▶ WHAT THE TASK ASKS
Beginning at the top of the data below, restate every line word for word until the line containing "cyan brick B6:C7" has been included, and omit the pictures.
•••••
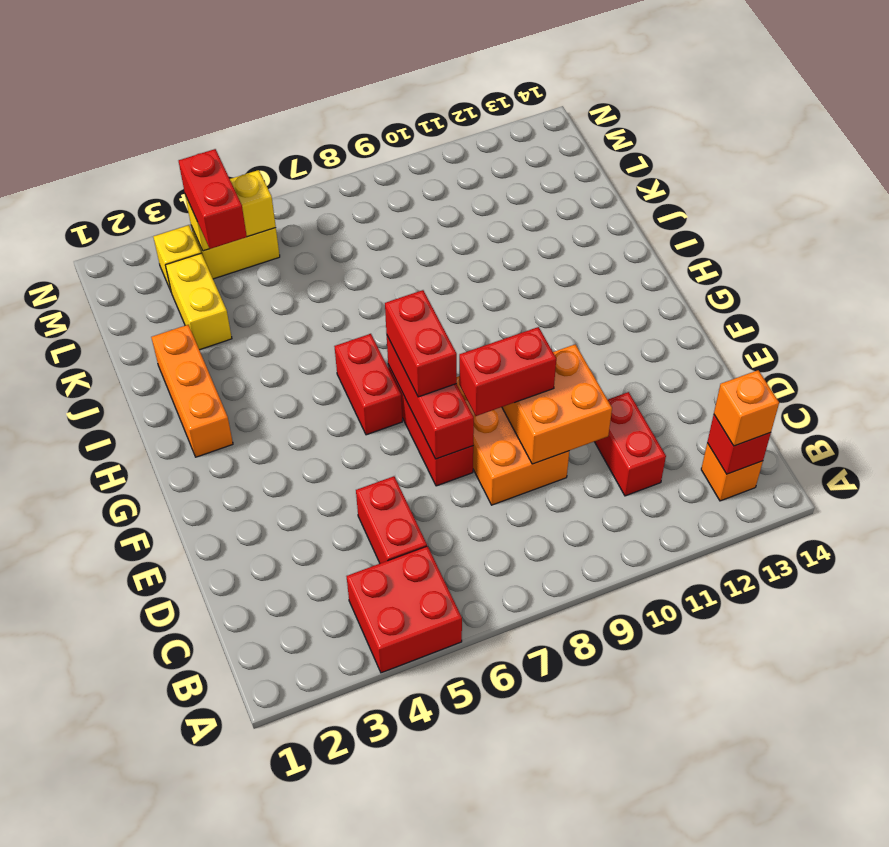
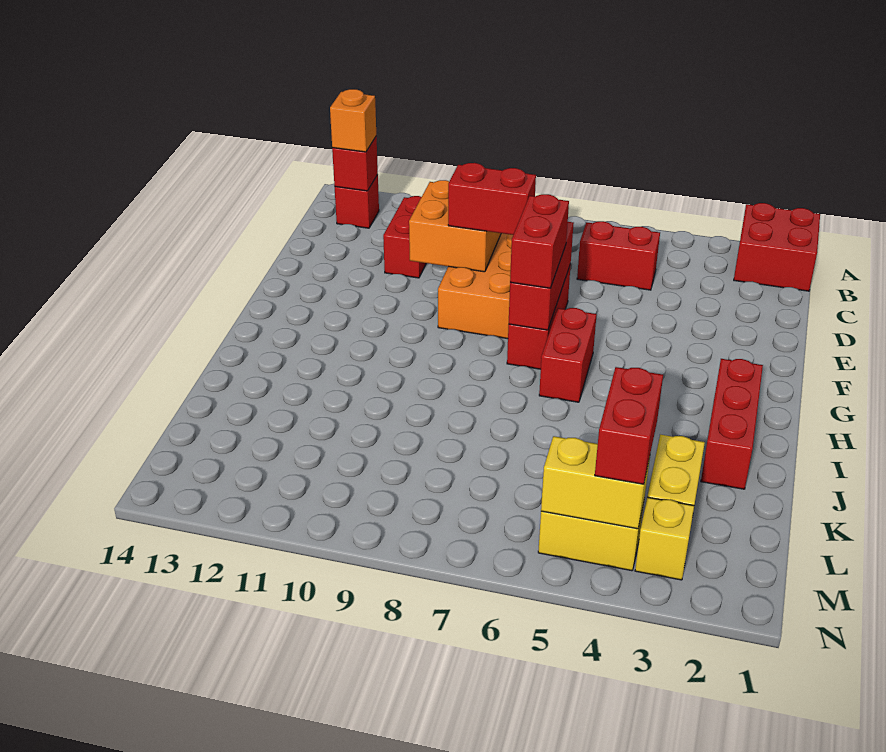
red brick A4:B5 level 1 -> red brick A1:B2 level 1
orange brick B13 level 1 -> red brick B13 level 1
red brick C5:D5 level 1 -> red brick C5:C6 level 1
orange brick H2:J2 level 1 -> red brick H2:J2 level 1

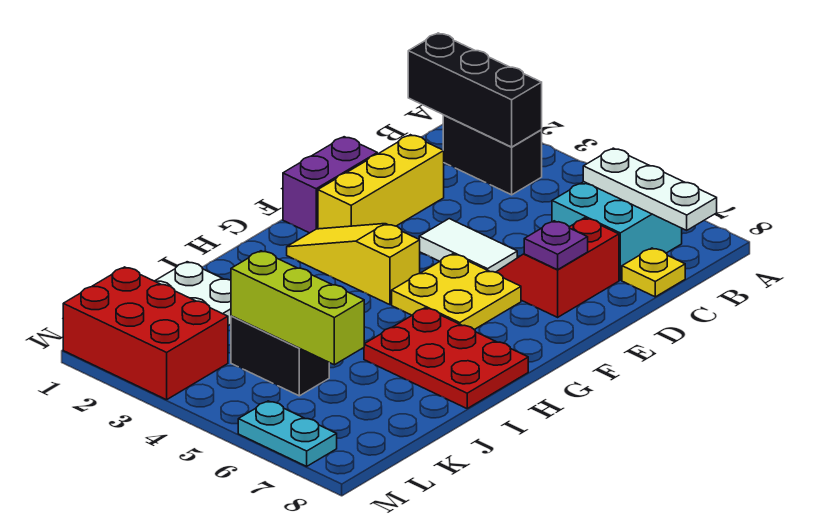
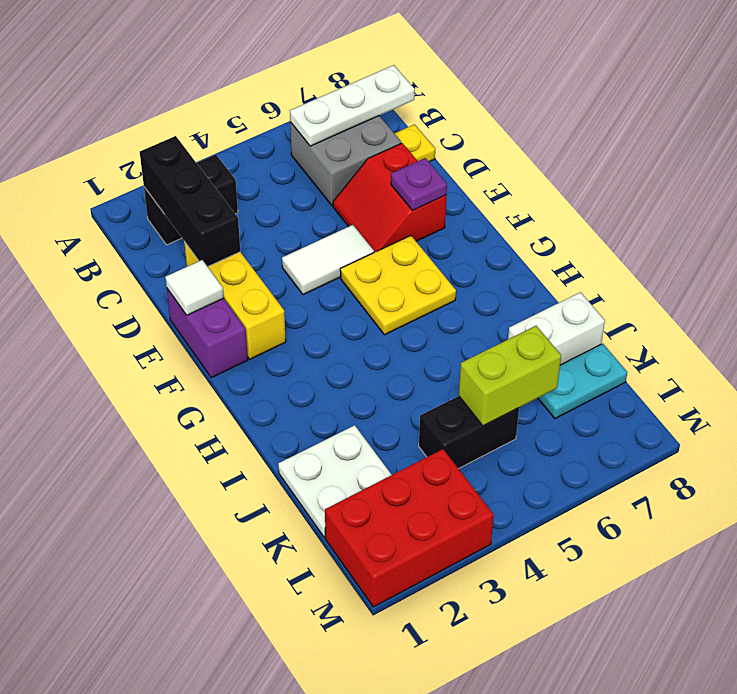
black brick B1:B3 level 2 -> black brick B2:D2 level 2
cyan brick B6:C7 level 1 -> grey brick B6:C7 level 1
none -> white tile E1 level 2
yellow slope G2:G4 level 1 top 4 -> none
red plate H6:I8 level 1 -> none
none -> white brick J7:J8 level 1
lime brick K4:K6 level 2 -> lime brick K5:K6 level 2
cyan plate M6:M7 level 1 -> cyan plate K7:K8 level 1

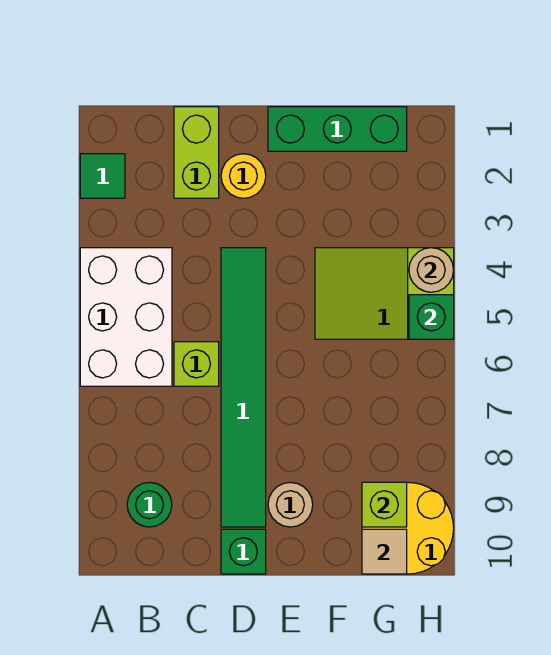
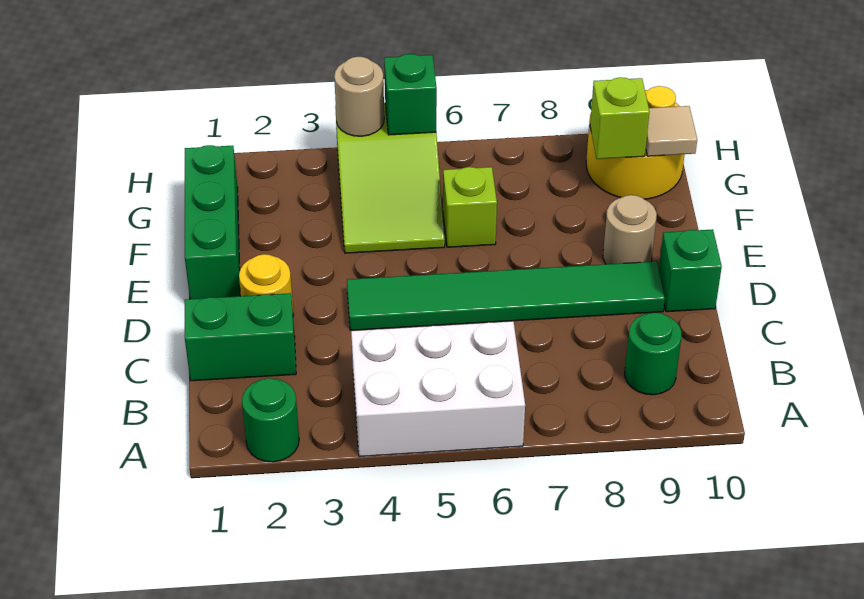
green tile A2 level 1 -> green round brick A2 level 1
lime brick C1:C2 level 1 -> green brick C1:C2 level 1
lime brick C6 level 1 -> lime brick F6 level 1

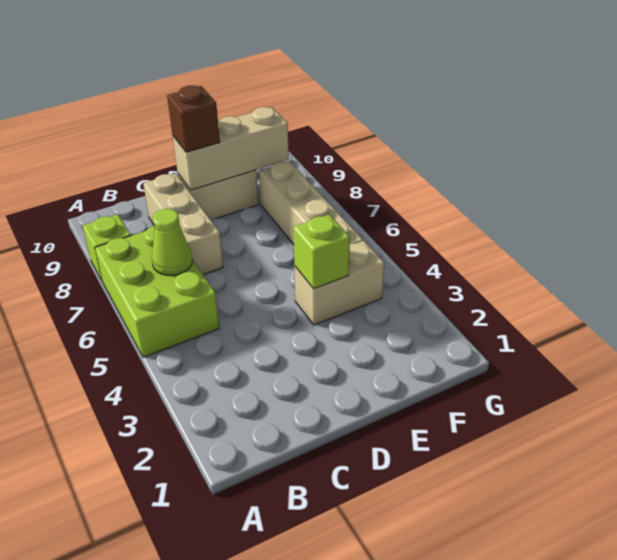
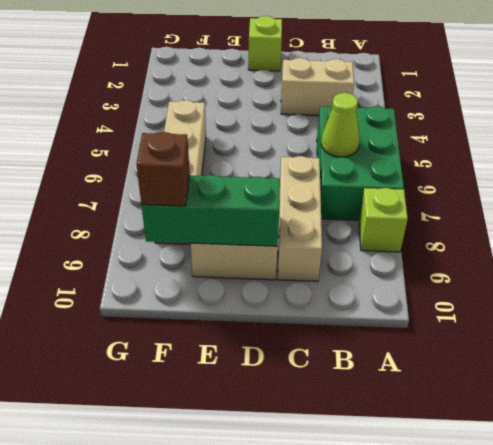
lime brick A5:B7 level 1 -> green brick A5:B7 level 1
tan brick D9:F9 level 2 -> green brick D9:F9 level 2
brown brick D9 level 3 -> brown brick F9 level 3
tan brick E4:F4 level 1 -> tan brick B3:C3 level 1
lime brick E4 level 2 -> lime brick D1 level 1

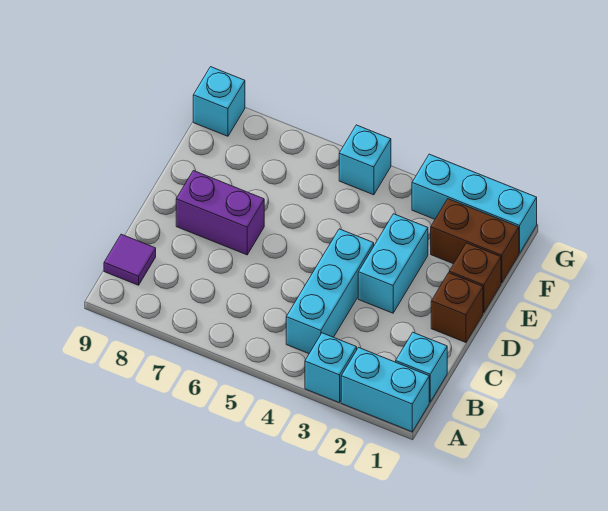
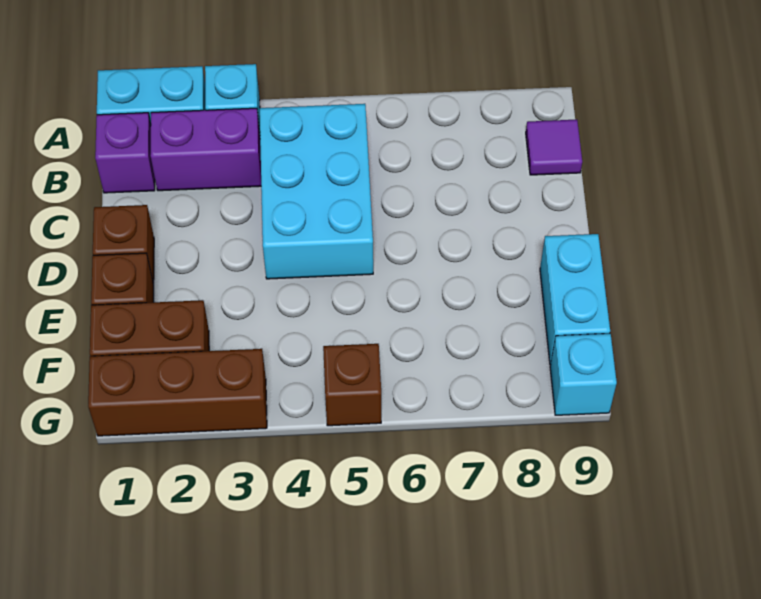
cyan brick B1 level 1 -> purple brick B1 level 1
cyan brick B4:D4 level 1 -> cyan brick B4:D5 level 1
cyan brick D3:E3 level 1 -> cyan brick E9:F9 level 1
purple brick D7:D8 level 1 -> purple brick B2:B3 level 1
cyan brick G1:G3 level 1 -> brown brick G1:G3 level 1
cyan brick G5 level 1 -> brown brick G5 level 1

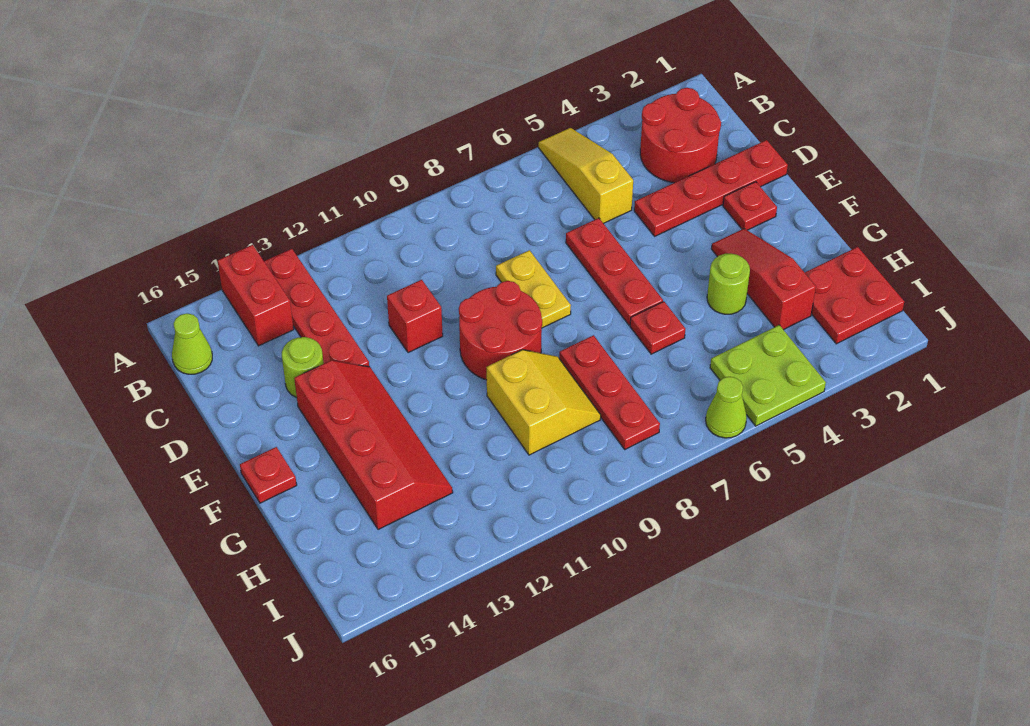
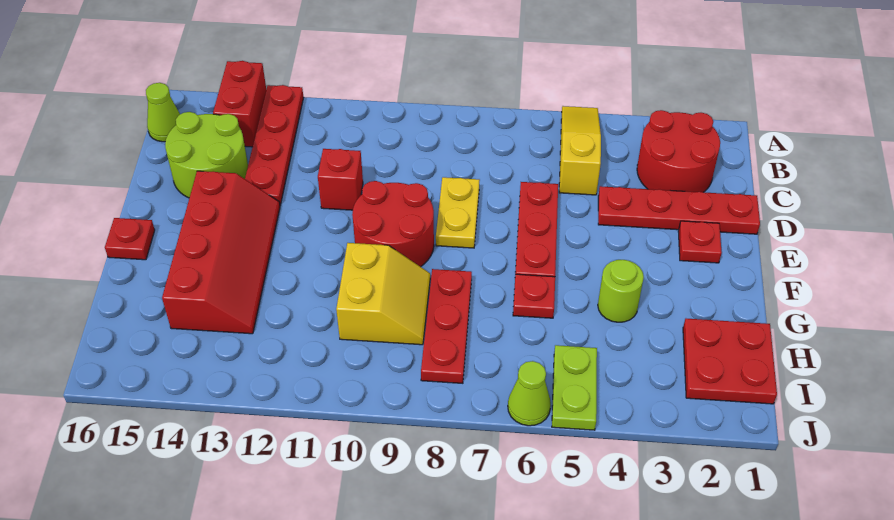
lime round brick D14 level 1 -> lime round brick C14:D15 level 1
red slope F3:H3 level 1 top H -> none
lime plate I4:J5 level 1 -> lime plate I5:J5 level 1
•••••
▶ RESULT
red brick A4:B5 level 1 -> red brick A1:B2 level 1
orange brick B13 level 1 -> red brick B13 level 1
red brick C5:D5 level 1 -> red brick C5:C6 level 1
orange brick H2:J2 level 1 -> red brick H2:J2 level 1

black brick B1:B3 level 2 -> black brick B2:D2 level 2
cyan brick B6:C7 level 1 -> grey brick B6:C7 level 1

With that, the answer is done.